§ Problem requirements
From the entries that follow, copy exactly the lines beginning at the line holding "grey brick K3" and continuing through the line holding "black brick M8 level".

§ Data excerpts
========================
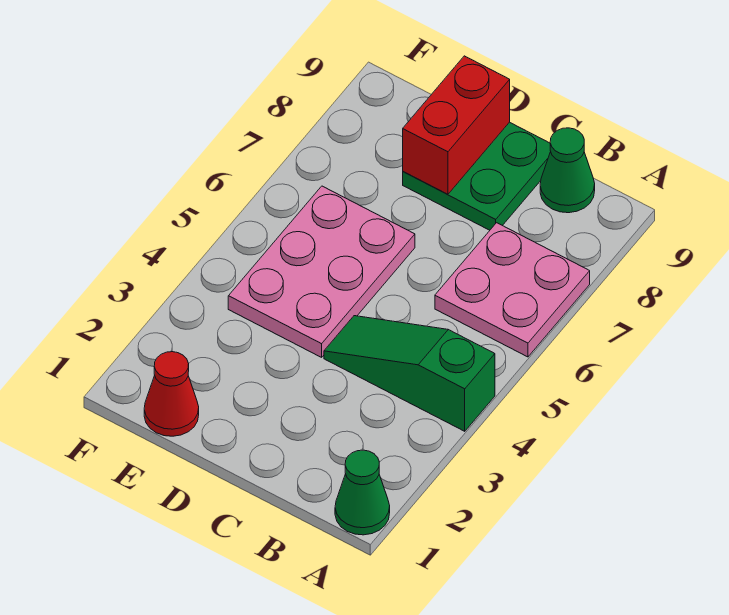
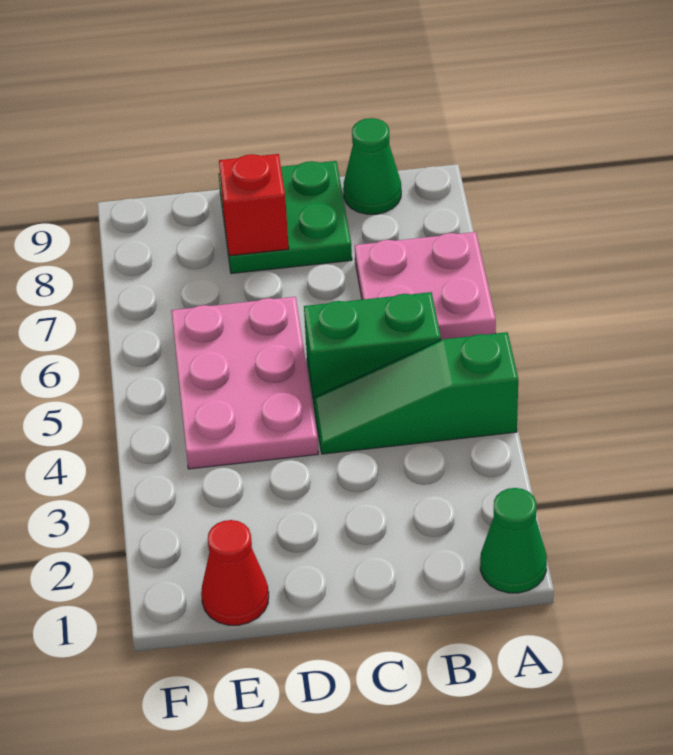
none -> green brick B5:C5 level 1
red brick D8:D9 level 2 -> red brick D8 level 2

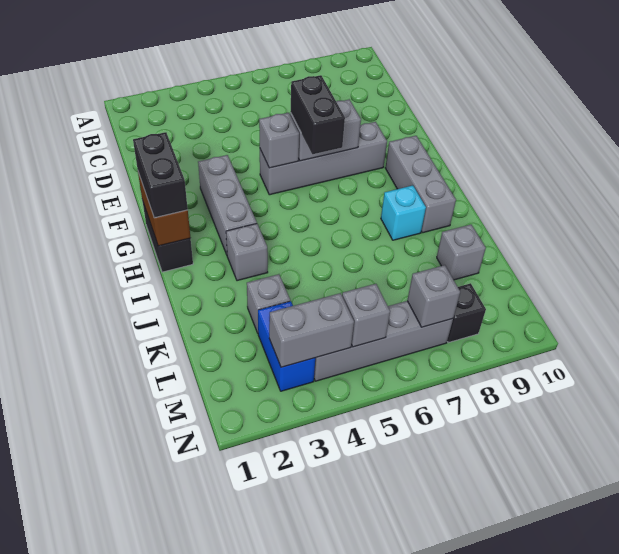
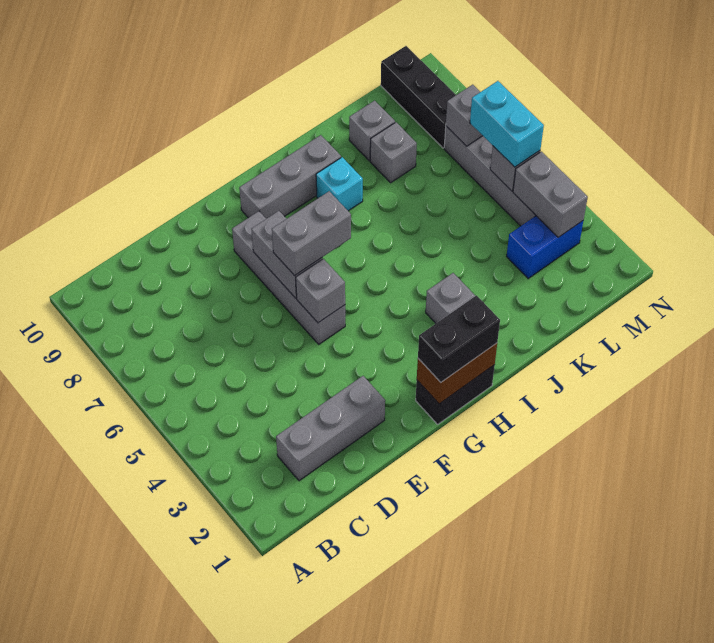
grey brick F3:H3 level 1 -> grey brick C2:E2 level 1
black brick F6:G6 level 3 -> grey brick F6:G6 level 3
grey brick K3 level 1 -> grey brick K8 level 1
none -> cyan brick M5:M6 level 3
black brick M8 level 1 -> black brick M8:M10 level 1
========================
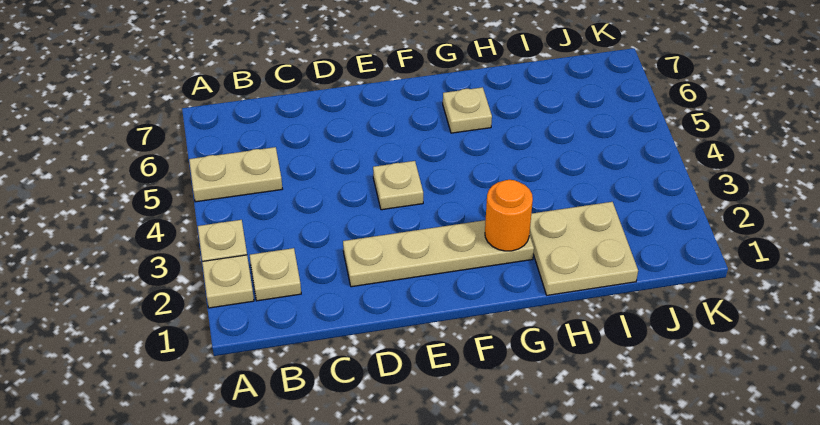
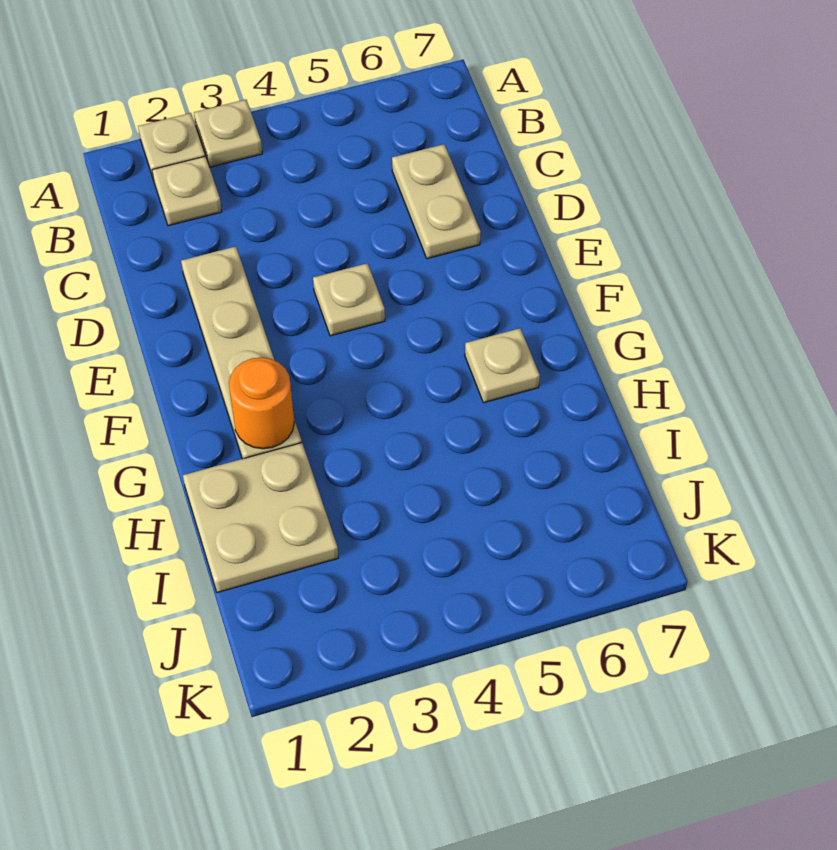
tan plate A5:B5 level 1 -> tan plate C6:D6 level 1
========================
§ Your solution
grey brick K3 level 1 -> grey brick K8 level 1
none -> cyan brick M5:M6 level 3
black brick M8 level 1 -> black brick M8:M10 level 1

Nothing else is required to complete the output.